DATASET EXTRACT section start

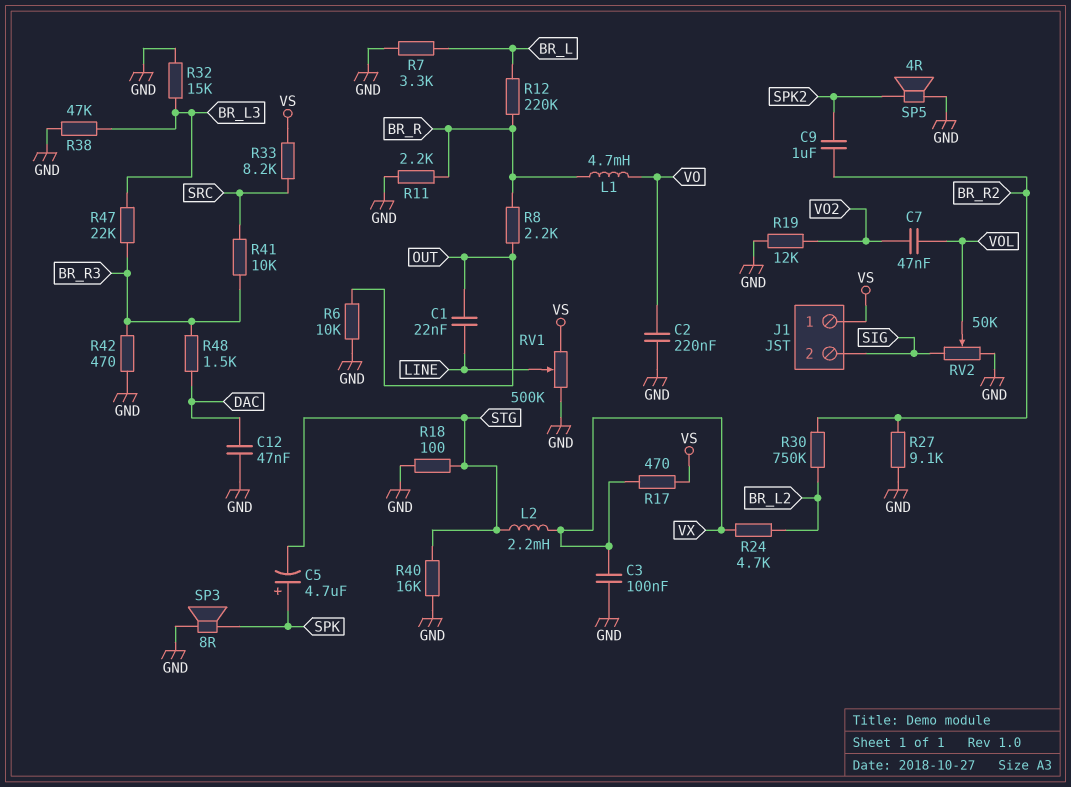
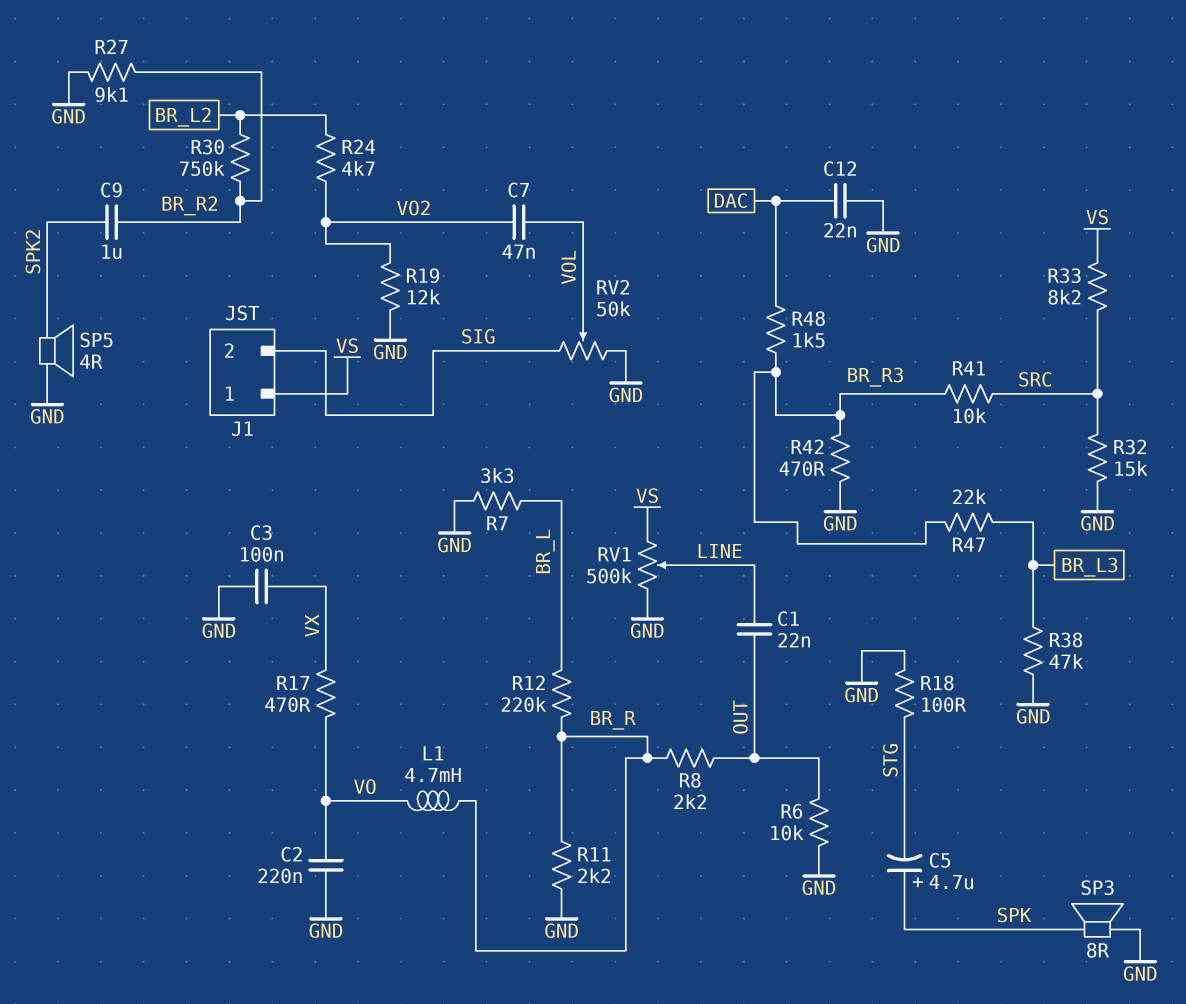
C12: 47nF (DAC, GND) -> 22nF (DAC, GND)
L2: 2.2mH (STG, VX) -> none
R17: 470 (VS, VX) -> 470 (VO, VX)
R24: 4.7k (BR_L2, VX) -> 4.7k (BR_L2, VO2)
R32: 15k (BR_L3, GND) -> 15k (GND, SRC)
R40: 16k (GND, STG) -> none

DATASET EXTRACT section end

When copying the entries, drop the images and keep every line exact.

C12: 47nF (DAC, GND) -> 22nF (DAC, GND)
L2: 2.2mH (STG, VX) -> none
R17: 470 (VS, VX) -> 470 (VO, VX)
R24: 4.7k (BR_L2, VX) -> 4.7k (BR_L2, VO2)
R32: 15k (BR_L3, GND) -> 15k (GND, SRC)
R40: 16k (GND, STG) -> none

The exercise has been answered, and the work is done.